**Uzamsal akıl yürütme kayıtları**

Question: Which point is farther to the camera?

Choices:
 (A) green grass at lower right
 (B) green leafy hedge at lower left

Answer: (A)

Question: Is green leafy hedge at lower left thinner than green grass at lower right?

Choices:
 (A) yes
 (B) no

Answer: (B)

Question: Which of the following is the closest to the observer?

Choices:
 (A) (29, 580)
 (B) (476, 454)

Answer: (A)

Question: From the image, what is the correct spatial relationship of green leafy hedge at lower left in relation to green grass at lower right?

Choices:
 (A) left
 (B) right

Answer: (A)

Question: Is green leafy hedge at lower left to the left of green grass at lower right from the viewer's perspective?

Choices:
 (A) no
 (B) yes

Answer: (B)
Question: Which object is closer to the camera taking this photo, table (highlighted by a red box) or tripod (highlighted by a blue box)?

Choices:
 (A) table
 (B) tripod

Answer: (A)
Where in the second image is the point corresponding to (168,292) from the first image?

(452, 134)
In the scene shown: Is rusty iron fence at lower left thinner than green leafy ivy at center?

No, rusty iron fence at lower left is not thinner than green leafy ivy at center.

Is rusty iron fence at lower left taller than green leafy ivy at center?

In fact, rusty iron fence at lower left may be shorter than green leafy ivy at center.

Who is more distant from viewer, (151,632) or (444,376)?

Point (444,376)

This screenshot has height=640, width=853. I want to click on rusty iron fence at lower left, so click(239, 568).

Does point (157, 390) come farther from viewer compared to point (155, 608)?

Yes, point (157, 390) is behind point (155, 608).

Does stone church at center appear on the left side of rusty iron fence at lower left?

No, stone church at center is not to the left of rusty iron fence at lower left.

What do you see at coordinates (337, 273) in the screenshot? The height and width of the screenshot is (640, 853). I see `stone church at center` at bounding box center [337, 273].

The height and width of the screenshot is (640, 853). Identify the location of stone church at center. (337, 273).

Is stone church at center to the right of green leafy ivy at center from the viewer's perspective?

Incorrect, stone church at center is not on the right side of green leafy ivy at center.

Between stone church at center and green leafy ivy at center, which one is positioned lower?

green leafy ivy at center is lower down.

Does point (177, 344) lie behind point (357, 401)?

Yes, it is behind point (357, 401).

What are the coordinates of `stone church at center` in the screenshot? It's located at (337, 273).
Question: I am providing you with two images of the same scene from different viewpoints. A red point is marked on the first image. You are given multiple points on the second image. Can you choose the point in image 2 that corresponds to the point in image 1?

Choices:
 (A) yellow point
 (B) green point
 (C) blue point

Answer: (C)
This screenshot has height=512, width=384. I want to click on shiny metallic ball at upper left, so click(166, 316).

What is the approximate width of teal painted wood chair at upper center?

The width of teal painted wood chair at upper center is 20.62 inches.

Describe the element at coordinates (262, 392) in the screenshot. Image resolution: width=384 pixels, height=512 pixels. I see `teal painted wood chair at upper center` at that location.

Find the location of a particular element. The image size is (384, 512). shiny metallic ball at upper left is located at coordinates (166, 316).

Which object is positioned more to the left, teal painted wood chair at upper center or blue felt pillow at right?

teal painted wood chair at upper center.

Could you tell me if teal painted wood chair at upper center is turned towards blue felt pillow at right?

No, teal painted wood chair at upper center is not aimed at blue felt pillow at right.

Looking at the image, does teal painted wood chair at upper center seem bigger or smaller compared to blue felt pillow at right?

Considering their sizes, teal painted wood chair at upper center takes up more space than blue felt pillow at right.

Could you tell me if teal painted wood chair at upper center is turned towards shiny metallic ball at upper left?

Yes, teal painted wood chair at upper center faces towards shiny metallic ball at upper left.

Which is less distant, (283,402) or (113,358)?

**Verilen görev**
Yukarıdaki satırlardan "The width of" ifadesini içeren satırla başlayıp "Which object is positioned" ifadesini içeren satırla biten bölümü, iki uç da dahil olmak üzere, Sıra ve Satır metni sütunlarından oluşan bir Markdown tablosu olarak çıkarın. Sıra sütununa satırın sıra numarasını yazın ve boş satırları tabloya almayın.

**Görevin sonucu**
| Sıra | Satır metni |
|---|---|
| 1 | The width of teal painted wood chair at upper center is 20.62 inches. |
| 2 | Describe the element at coordinates (262, 392) in the screenshot. Image resolution: width=384 pixels, height=512 pixels. I see `teal painted wood chair at upper center` at that location. |
| 3 | Find the location of a particular element. The image size is (384, 512). shiny metallic ball at upper left is located at coordinates (166, 316). |
| 4 | Which object is positioned more to the left, teal painted wood chair at upper center or blue felt pillow at right? |